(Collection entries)
○ ○ ○ ○ ○
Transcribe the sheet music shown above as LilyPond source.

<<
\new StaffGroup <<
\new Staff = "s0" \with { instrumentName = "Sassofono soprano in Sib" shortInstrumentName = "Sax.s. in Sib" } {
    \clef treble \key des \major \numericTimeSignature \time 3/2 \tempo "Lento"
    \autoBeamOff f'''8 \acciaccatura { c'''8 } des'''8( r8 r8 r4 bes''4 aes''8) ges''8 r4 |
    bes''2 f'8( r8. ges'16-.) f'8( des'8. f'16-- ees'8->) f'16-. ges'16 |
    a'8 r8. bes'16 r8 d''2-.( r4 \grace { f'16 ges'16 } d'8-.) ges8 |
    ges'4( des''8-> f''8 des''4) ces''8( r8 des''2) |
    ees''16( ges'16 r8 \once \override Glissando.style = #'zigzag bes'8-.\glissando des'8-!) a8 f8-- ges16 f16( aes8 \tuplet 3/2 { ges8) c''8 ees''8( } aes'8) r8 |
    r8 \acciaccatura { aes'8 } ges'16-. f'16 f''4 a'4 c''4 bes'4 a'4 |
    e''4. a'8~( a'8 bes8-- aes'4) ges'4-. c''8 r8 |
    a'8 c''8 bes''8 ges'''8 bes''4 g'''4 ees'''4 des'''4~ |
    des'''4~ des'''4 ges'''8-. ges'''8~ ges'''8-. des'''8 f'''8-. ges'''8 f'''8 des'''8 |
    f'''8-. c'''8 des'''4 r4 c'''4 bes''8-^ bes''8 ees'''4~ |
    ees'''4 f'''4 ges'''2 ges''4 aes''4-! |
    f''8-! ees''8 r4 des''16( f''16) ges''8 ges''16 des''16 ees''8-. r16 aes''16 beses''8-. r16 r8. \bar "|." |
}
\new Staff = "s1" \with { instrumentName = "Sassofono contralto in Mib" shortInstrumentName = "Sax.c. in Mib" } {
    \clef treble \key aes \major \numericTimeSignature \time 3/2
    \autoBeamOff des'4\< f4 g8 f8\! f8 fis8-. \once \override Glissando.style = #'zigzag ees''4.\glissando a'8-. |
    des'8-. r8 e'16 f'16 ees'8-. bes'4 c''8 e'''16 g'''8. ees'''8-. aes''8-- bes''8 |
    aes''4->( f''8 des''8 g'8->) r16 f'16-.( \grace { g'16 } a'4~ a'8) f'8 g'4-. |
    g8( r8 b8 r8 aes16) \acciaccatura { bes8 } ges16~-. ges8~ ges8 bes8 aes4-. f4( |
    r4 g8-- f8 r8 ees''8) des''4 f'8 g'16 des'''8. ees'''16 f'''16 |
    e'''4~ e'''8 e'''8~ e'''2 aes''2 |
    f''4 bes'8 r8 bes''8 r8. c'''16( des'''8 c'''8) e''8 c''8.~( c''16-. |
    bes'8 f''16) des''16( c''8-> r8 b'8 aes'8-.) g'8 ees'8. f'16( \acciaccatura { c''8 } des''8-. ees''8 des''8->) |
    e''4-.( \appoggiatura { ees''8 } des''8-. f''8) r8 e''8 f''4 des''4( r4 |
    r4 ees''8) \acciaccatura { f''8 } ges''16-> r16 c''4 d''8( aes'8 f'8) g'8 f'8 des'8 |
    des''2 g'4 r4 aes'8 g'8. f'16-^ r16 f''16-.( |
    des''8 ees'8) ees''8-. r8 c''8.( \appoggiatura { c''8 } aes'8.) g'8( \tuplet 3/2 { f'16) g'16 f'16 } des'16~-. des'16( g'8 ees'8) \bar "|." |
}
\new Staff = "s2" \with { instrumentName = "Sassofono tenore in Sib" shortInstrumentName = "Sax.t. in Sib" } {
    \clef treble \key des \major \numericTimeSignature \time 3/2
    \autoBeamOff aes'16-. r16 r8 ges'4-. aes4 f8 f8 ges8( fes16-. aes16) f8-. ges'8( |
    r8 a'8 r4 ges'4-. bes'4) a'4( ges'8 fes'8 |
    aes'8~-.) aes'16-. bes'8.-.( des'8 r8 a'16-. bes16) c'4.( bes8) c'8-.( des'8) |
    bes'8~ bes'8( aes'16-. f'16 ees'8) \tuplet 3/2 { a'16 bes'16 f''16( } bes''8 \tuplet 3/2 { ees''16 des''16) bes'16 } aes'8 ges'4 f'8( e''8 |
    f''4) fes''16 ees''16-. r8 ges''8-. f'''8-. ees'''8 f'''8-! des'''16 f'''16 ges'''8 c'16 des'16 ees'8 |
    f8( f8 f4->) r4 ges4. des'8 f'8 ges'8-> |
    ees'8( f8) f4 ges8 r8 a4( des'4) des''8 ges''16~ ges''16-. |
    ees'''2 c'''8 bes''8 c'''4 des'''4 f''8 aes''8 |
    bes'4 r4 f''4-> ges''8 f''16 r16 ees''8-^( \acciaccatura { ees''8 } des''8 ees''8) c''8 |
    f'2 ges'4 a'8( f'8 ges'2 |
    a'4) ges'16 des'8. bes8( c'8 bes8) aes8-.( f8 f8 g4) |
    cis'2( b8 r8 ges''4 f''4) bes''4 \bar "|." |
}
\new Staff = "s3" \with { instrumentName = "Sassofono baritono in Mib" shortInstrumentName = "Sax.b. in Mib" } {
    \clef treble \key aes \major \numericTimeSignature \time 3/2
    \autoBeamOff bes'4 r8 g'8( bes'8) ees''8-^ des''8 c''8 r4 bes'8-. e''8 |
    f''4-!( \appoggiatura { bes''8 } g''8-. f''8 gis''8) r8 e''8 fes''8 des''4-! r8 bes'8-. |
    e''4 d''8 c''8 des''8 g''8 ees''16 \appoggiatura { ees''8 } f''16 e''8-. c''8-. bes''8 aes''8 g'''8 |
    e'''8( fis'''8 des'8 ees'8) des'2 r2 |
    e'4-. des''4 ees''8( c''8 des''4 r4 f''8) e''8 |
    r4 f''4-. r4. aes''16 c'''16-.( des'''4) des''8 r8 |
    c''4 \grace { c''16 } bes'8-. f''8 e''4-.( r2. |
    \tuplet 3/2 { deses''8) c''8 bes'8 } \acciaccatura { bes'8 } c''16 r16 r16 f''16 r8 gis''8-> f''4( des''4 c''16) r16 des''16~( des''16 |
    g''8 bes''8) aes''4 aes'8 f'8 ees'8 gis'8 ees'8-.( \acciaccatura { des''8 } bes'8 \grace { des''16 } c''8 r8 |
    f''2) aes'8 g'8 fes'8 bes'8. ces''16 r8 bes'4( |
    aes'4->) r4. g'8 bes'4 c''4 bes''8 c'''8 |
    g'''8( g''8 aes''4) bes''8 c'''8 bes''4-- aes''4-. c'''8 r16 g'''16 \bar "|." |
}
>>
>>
○ ○ ○ ○ ○
[Instructions to follow] Locate each line in the records above that contains the string "shortInstrumentName", and copy those lines.

[Task output]
\new Staff = "s0" \with { instrumentName = "Sassofono soprano in Sib" shortInstrumentName = "Sax.s. in Sib" } {
\new Staff = "s1" \with { instrumentName = "Sassofono contralto in Mib" shortInstrumentName = "Sax.c. in Mib" } {
\new Staff = "s2" \with { instrumentName = "Sassofono tenore in Sib" shortInstrumentName = "Sax.t. in Sib" } {
\new Staff = "s3" \with { instrumentName = "Sassofono baritono in Mib" shortInstrumentName = "Sax.b. in Mib" } {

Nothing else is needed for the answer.